Instructions to follow:
Pull out each line in the records below that contains the word "Contributions", with capitals matching.

* BEGIN Data excerpts *

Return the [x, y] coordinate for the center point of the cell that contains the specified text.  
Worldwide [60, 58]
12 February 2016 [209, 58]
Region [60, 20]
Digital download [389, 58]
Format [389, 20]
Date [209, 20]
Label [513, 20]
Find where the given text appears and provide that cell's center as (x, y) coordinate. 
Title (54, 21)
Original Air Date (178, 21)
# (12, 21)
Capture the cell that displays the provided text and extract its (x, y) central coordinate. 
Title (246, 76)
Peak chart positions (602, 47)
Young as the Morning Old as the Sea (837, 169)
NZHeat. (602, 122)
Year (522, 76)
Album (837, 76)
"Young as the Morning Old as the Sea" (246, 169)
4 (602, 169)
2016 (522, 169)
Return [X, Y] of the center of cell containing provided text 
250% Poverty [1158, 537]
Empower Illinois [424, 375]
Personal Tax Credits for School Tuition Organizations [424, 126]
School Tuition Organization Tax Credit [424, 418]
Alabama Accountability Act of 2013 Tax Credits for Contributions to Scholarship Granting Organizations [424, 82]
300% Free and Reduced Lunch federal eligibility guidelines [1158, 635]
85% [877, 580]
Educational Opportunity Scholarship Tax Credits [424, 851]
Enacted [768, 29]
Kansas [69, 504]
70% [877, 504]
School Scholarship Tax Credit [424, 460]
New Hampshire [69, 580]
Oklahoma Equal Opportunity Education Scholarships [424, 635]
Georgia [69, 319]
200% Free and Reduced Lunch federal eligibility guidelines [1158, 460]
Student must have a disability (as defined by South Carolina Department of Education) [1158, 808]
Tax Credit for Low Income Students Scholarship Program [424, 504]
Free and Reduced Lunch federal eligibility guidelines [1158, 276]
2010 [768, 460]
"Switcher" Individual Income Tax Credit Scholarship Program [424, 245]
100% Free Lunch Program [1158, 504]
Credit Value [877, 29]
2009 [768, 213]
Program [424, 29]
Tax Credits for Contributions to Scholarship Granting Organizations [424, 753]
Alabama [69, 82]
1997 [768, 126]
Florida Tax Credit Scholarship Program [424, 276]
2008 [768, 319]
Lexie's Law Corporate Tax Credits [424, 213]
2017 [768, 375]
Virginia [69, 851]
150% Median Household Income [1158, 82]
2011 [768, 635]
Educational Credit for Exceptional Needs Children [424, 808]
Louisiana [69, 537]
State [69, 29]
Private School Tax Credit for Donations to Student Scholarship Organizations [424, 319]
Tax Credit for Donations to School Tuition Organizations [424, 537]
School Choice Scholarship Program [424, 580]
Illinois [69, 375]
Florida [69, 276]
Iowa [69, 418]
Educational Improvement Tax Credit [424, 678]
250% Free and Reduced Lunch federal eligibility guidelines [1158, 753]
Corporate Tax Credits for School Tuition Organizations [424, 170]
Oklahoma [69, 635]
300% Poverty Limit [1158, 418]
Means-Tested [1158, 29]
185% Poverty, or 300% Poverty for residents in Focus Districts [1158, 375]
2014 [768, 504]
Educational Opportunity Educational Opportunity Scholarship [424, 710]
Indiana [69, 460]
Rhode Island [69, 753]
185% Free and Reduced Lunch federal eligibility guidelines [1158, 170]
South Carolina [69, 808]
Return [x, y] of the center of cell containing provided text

* END Data excerpts *

Output below:
Alabama Accountability Act of 2013 Tax Credits for Contributions to Scholarship Granting Organizations [424, 82]
Tax Credits for Contributions to Scholarship Granting Organizations [424, 753]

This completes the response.